[Stored dataset items]
###
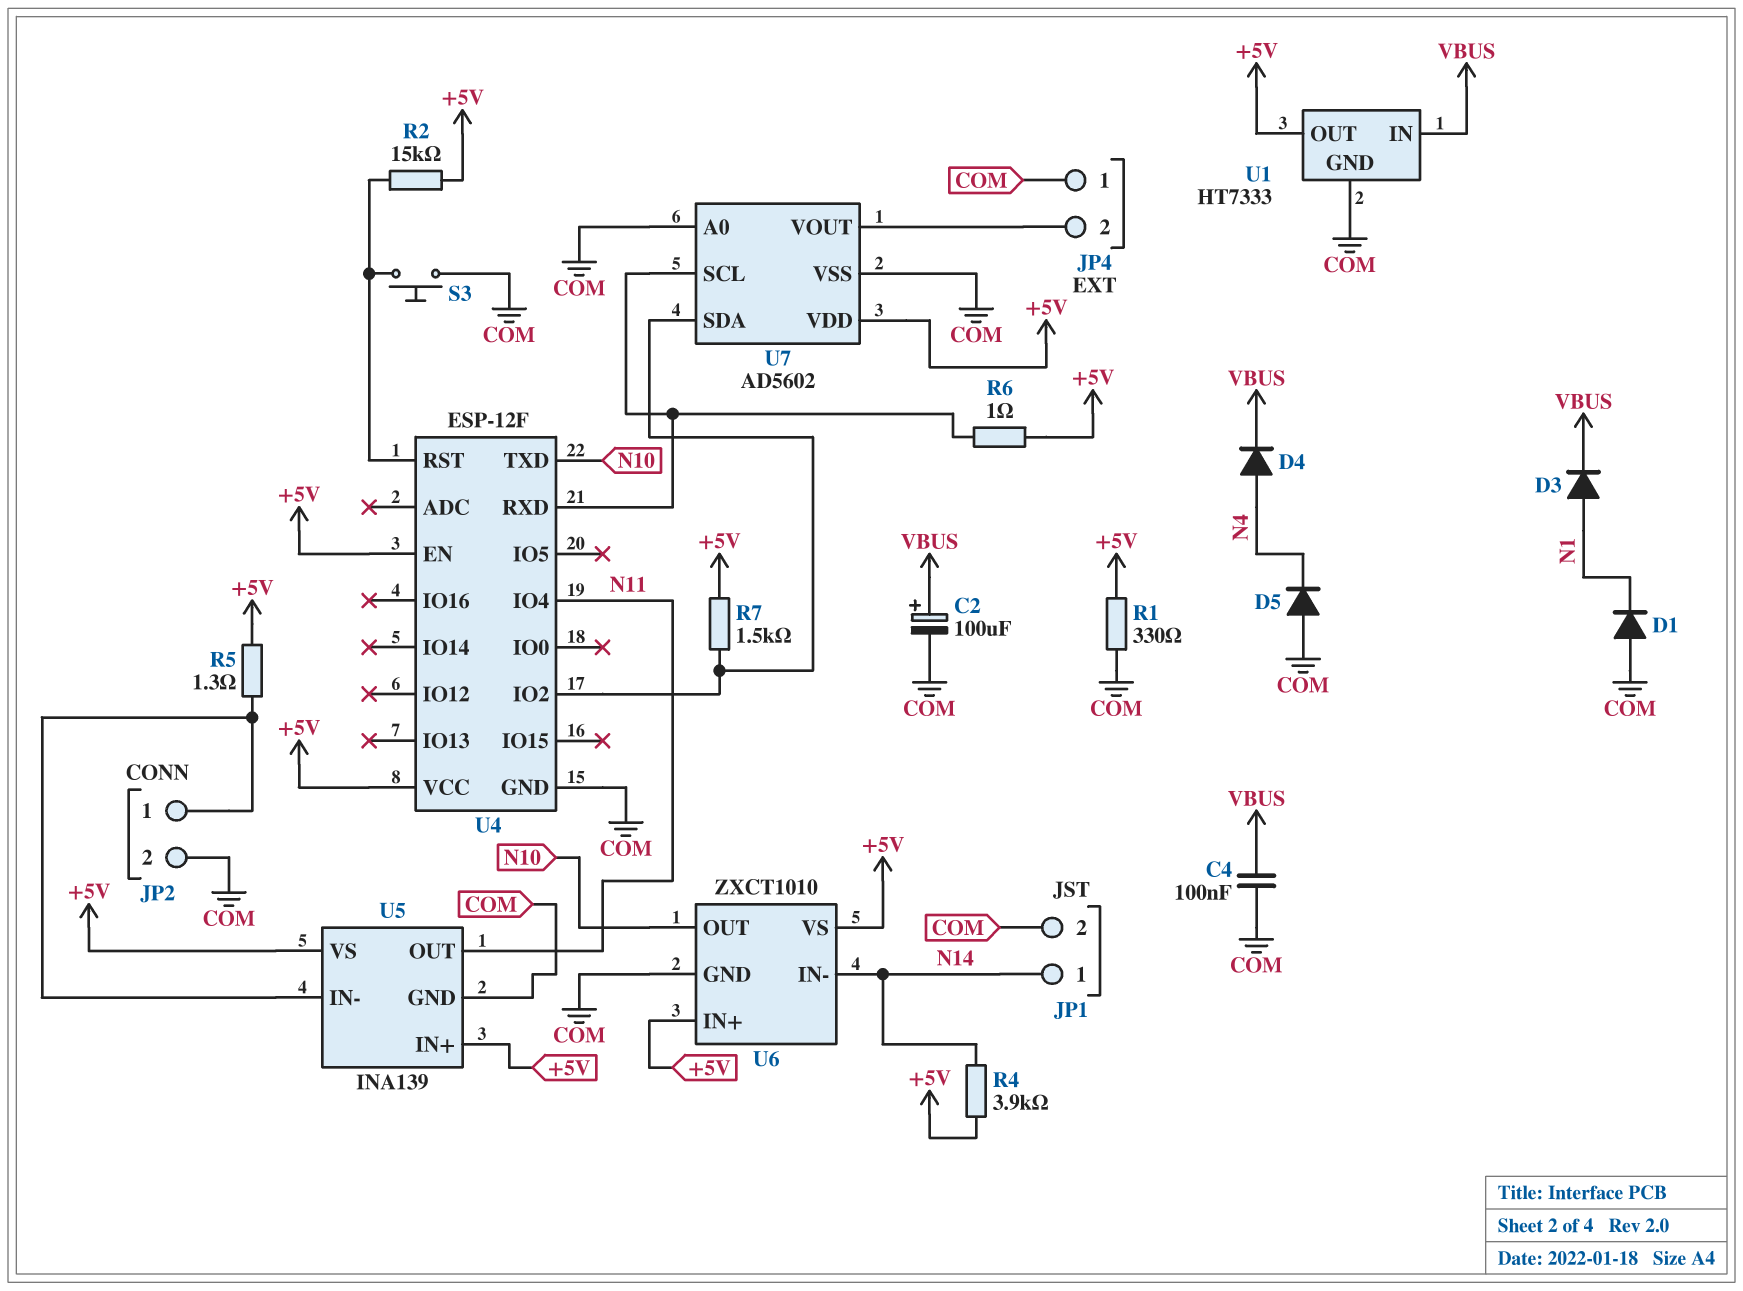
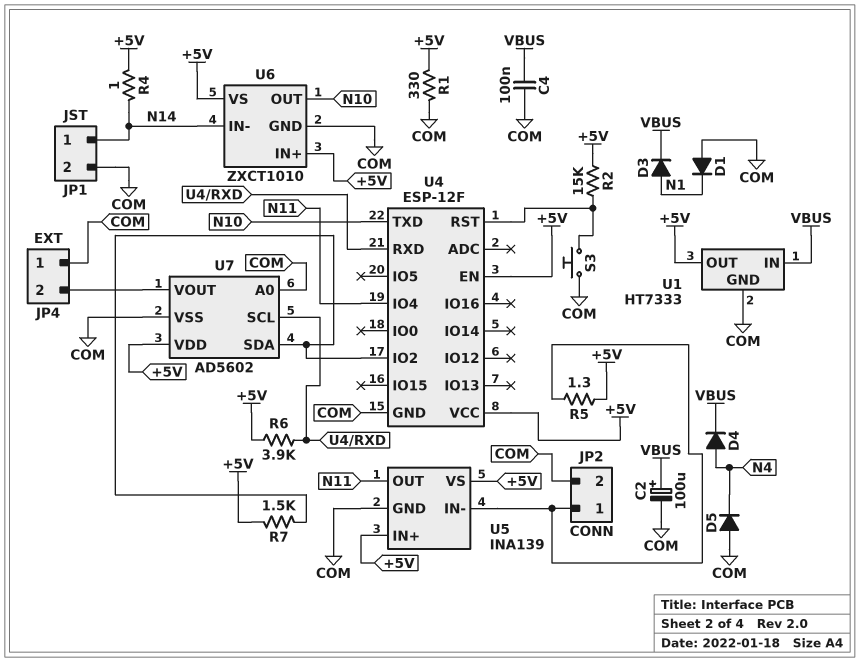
R4: 3.9k (+5V, N14) -> 1 (+5V, N14)
R6: 1 (+5V, U4/RXD) -> 3.9k (+5V, U4/RXD)

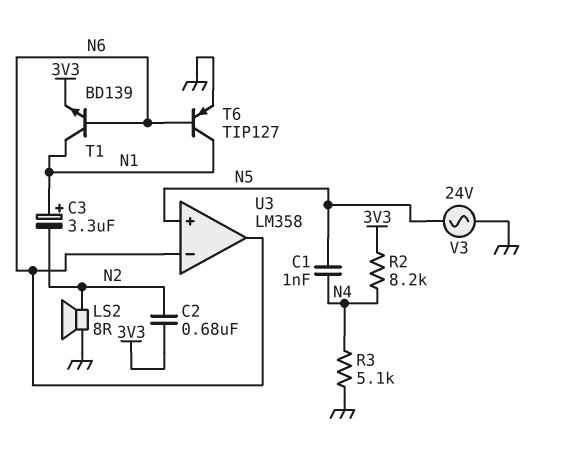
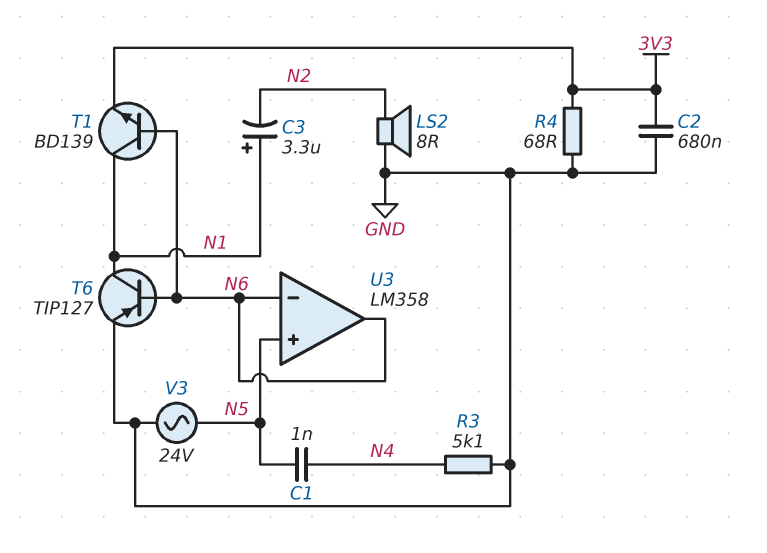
C2: 680nF (3V3, N2) -> 680nF (3V3, GND)
R2: 8.2k (3V3, N4) -> none
R4: none -> 68 (3V3, GND)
###
◆ TASK DESCRIPTION ◆
Pictures excluded, output exactly the line that contains "R6: 1 (+5V, U4/RXD) -> 3.9k (+5V, U4/RXD)" and every line after it to the end of the data above.

◆ RESULT OF THIS TASK ◆
R6: 1 (+5V, U4/RXD) -> 3.9k (+5V, U4/RXD)

C2: 680nF (3V3, N2) -> 680nF (3V3, GND)
R2: 8.2k (3V3, N4) -> none
R4: none -> 68 (3V3, GND)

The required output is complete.